Once you reach the end of the data, transcribe all of it exactly.

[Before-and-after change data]
Start of Block
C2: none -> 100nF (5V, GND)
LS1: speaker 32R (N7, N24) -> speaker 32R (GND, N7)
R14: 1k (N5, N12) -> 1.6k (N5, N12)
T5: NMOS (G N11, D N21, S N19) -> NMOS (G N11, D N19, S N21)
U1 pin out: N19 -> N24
End of Block
[Task output]
C2: none -> 100nF (5V, GND)
LS1: speaker 32R (N7, N24) -> speaker 32R (GND, N7)
R14: 1k (N5, N12) -> 1.6k (N5, N12)
T5: NMOS (G N11, D N21, S N19) -> NMOS (G N11, D N19, S N21)
U1 pin out: N19 -> N24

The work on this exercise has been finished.